Problem to work on:
Take the entries below and print only the lines from the one with "desk: (979, 784) -> (949, 256), width x1.37" through the one with "sofa: (659, 1241)", exactly as they stand, both ends included.

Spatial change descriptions
---

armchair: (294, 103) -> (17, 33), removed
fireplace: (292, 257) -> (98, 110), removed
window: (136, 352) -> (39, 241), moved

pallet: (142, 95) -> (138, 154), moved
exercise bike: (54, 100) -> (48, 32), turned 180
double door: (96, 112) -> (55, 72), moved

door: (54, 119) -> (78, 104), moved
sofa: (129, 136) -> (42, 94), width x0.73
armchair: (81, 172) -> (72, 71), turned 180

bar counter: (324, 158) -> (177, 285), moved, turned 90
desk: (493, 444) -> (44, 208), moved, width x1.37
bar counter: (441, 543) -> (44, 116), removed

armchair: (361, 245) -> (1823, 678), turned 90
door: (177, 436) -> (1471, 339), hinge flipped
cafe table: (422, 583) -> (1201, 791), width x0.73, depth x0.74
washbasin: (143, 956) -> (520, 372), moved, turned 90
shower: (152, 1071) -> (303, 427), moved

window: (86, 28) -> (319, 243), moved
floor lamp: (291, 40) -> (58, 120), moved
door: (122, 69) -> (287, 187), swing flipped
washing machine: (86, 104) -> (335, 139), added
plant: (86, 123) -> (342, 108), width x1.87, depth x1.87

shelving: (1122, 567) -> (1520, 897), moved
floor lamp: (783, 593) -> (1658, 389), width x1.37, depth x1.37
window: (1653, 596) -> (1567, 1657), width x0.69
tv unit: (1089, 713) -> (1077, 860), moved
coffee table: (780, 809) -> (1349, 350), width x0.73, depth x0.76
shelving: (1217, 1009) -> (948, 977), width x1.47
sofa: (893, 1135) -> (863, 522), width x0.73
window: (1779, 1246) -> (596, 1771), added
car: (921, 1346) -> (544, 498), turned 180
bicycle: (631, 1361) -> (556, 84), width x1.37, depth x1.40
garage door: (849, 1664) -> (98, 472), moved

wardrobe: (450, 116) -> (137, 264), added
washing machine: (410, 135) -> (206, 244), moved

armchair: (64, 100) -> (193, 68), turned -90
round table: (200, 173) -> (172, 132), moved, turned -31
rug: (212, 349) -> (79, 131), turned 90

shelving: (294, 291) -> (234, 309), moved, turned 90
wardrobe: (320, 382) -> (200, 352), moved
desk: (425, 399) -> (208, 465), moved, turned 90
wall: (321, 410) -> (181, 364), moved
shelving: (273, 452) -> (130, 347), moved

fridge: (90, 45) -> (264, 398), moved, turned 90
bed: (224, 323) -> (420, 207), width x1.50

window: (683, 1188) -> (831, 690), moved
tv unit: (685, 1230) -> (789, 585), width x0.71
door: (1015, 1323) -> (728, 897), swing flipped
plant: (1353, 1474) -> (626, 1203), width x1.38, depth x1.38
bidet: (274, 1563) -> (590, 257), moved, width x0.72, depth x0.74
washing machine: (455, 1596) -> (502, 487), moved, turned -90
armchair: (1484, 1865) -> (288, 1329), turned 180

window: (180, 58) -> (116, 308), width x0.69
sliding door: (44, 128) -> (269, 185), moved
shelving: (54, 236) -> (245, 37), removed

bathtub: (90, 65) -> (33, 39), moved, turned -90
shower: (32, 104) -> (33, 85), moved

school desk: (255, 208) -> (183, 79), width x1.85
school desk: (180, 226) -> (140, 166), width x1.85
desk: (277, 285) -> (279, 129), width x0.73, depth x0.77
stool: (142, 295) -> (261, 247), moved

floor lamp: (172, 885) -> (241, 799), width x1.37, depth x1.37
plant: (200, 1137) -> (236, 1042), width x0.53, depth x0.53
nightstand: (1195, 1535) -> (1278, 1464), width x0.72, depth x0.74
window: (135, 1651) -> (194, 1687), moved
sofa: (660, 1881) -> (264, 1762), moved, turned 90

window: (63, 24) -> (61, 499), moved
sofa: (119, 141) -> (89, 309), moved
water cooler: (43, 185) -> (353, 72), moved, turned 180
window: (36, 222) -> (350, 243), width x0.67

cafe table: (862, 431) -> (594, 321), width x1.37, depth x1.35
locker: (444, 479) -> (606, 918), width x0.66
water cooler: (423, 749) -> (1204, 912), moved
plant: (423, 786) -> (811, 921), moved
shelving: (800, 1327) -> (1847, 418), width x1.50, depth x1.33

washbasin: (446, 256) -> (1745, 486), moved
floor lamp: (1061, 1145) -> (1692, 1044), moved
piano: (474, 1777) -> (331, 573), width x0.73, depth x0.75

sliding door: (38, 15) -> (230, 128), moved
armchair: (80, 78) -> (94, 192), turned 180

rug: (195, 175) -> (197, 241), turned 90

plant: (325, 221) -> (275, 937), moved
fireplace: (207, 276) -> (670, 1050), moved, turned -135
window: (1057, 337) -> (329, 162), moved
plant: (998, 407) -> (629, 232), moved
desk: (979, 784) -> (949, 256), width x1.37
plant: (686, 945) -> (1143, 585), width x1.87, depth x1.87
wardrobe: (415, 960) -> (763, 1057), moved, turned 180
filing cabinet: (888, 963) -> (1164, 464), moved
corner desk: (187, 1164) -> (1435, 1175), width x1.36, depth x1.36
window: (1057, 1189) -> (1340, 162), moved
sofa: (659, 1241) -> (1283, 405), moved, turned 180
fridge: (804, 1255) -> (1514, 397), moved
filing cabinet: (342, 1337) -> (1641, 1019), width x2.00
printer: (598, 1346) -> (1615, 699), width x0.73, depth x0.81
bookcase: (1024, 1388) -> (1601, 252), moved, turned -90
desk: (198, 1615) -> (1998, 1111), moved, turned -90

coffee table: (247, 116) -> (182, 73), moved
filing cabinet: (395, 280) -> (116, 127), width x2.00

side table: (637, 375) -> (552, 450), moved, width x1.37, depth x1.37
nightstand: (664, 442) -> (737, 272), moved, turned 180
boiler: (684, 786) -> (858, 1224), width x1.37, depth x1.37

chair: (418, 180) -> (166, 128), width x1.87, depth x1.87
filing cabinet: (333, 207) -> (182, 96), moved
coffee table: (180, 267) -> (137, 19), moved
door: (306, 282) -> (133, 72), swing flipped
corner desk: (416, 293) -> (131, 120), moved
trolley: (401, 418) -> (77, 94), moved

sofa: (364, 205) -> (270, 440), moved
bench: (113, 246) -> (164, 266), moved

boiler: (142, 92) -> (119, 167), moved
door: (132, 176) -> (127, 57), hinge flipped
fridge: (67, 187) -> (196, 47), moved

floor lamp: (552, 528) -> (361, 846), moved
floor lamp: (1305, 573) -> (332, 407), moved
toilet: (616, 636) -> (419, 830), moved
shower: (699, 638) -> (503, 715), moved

---

Finished exercise:
desk: (979, 784) -> (949, 256), width x1.37
plant: (686, 945) -> (1143, 585), width x1.87, depth x1.87
wardrobe: (415, 960) -> (763, 1057), moved, turned 180
filing cabinet: (888, 963) -> (1164, 464), moved
corner desk: (187, 1164) -> (1435, 1175), width x1.36, depth x1.36
window: (1057, 1189) -> (1340, 162), moved
sofa: (659, 1241) -> (1283, 405), moved, turned 180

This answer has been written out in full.